_Problem description_. Write back every entry exactly as it reads, with the pictures left behind.

_Information shown_.
>>>
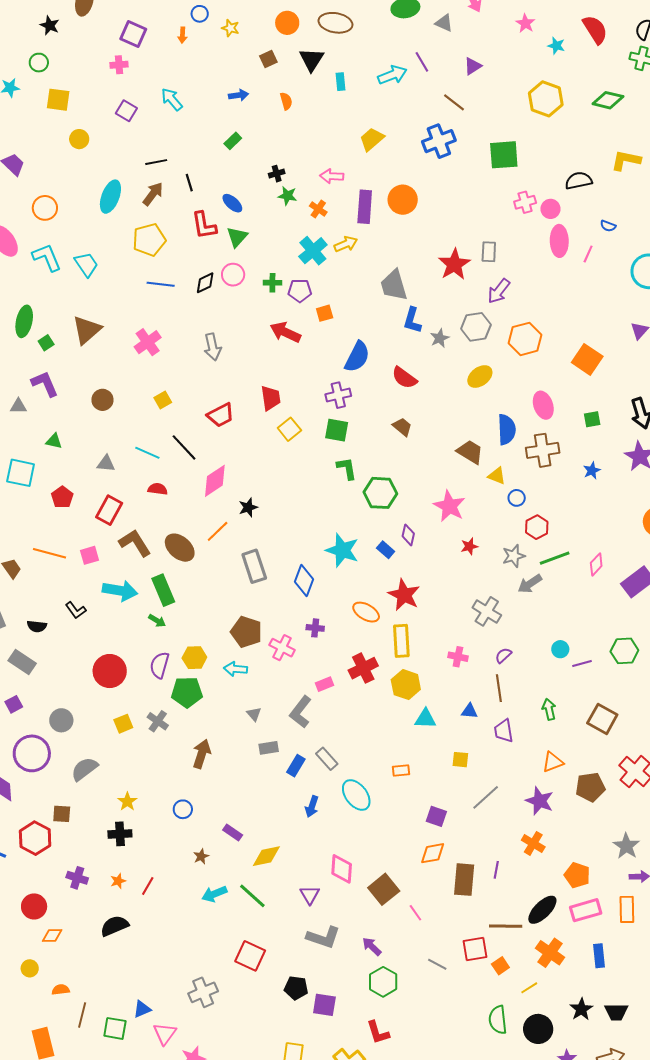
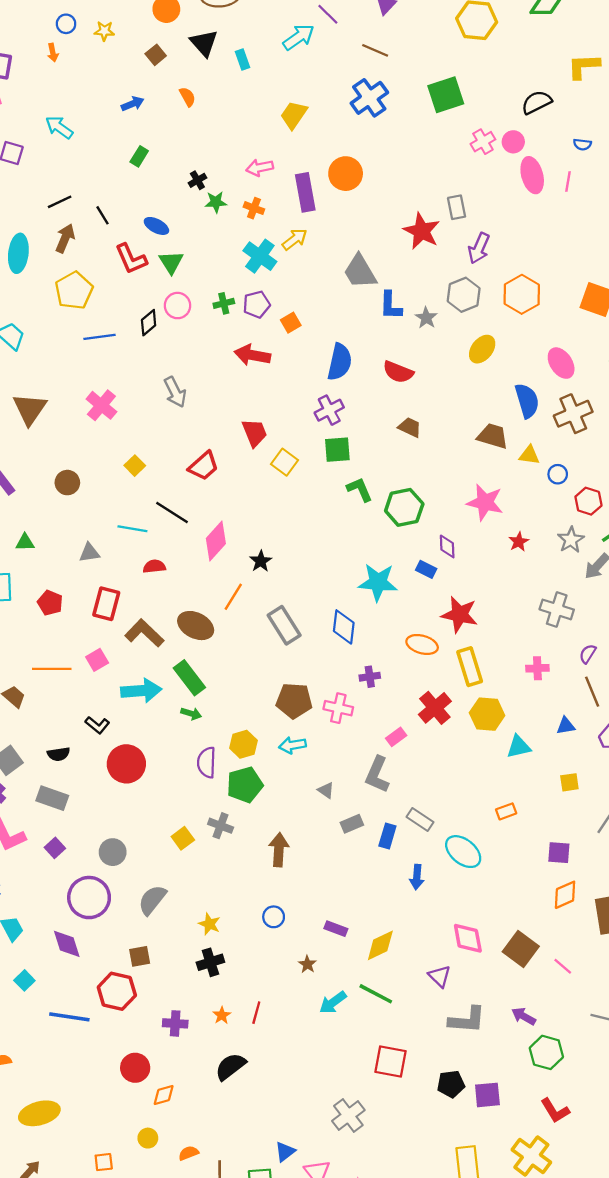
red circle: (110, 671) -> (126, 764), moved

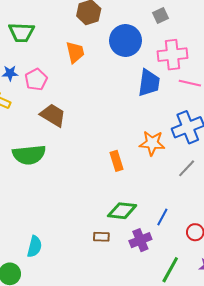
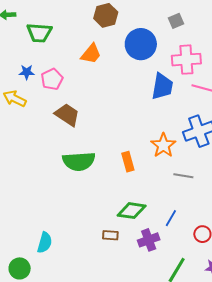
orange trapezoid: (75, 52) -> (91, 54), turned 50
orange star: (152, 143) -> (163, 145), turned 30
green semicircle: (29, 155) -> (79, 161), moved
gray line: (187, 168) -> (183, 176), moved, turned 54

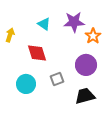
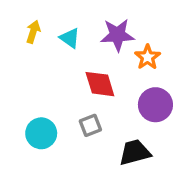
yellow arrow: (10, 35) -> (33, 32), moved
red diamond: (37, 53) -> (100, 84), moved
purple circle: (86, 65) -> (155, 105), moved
<<<
_Your response_.
red circle: (110, 671) -> (126, 764), moved

orange trapezoid: (75, 52) -> (91, 54), turned 50
orange star: (152, 143) -> (163, 145), turned 30
green semicircle: (29, 155) -> (79, 161), moved
gray line: (187, 168) -> (183, 176), moved, turned 54

yellow arrow: (10, 35) -> (33, 32), moved
red diamond: (37, 53) -> (100, 84), moved
purple circle: (86, 65) -> (155, 105), moved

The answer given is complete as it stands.